#### [EXERCISE]
Where the data below begins, start retyping exactly, and end on the line with "(554, 325) = (532, 347): turquoise", which is included; no picture goes in.
—————
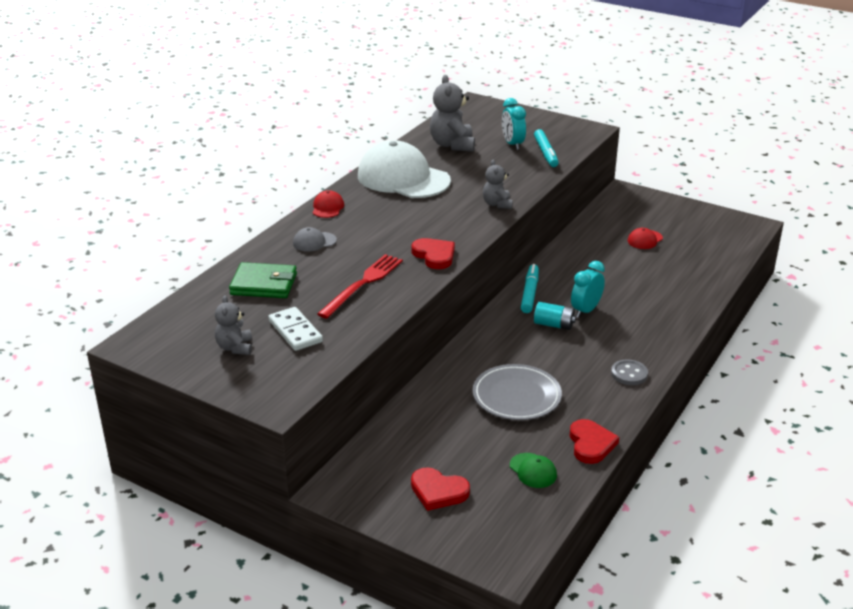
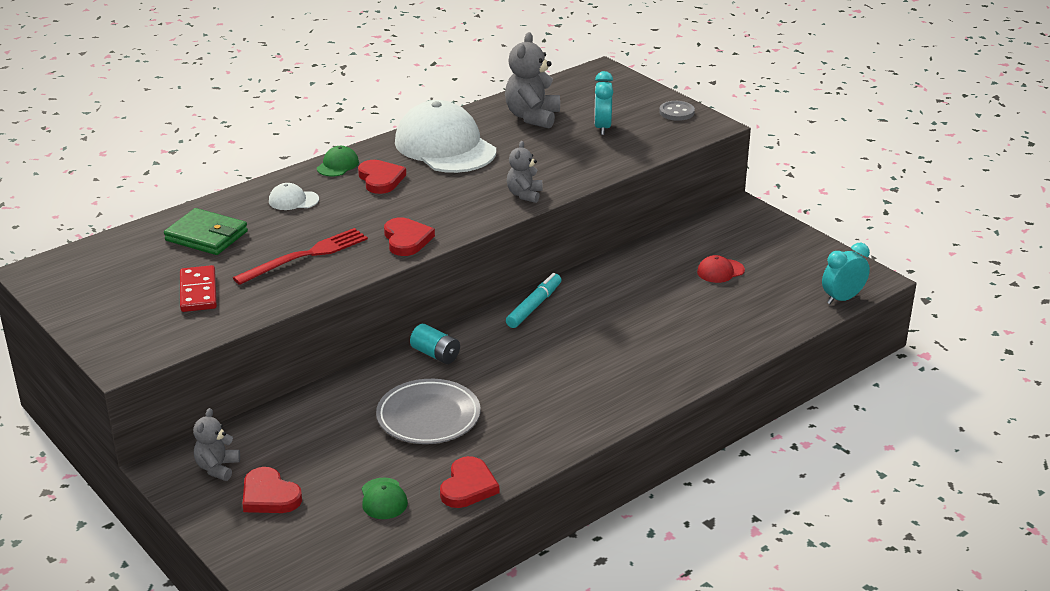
camera: 20 degrees right, 0 degrees up
(235, 348) = (127, 296): grey teddy bear -> grey teddy bear (217, 468)
(295, 331) = (198, 292): white domino -> red domino
(314, 242) = (293, 200): grey cap -> white cap
(327, 207) = (337, 165): red cap -> green cap
(373, 212) = (380, 179): none -> red heart
(545, 153) = (632, 144): turquoise marker -> none
(554, 325) = (532, 347): turquoise battery -> turquoise battery (435, 354)
(585, 310) = (582, 339): turquoise clock -> turquoise clock (842, 299)
(629, 374) = (573, 420): grey button -> grey button (676, 112)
—————
#### [ANSWER BOX]
camera: 20 degrees right, 0 degrees up
(235, 348) = (127, 296): grey teddy bear -> grey teddy bear (217, 468)
(295, 331) = (198, 292): white domino -> red domino
(314, 242) = (293, 200): grey cap -> white cap
(327, 207) = (337, 165): red cap -> green cap
(373, 212) = (380, 179): none -> red heart
(545, 153) = (632, 144): turquoise marker -> none
(554, 325) = (532, 347): turquoise battery -> turquoise battery (435, 354)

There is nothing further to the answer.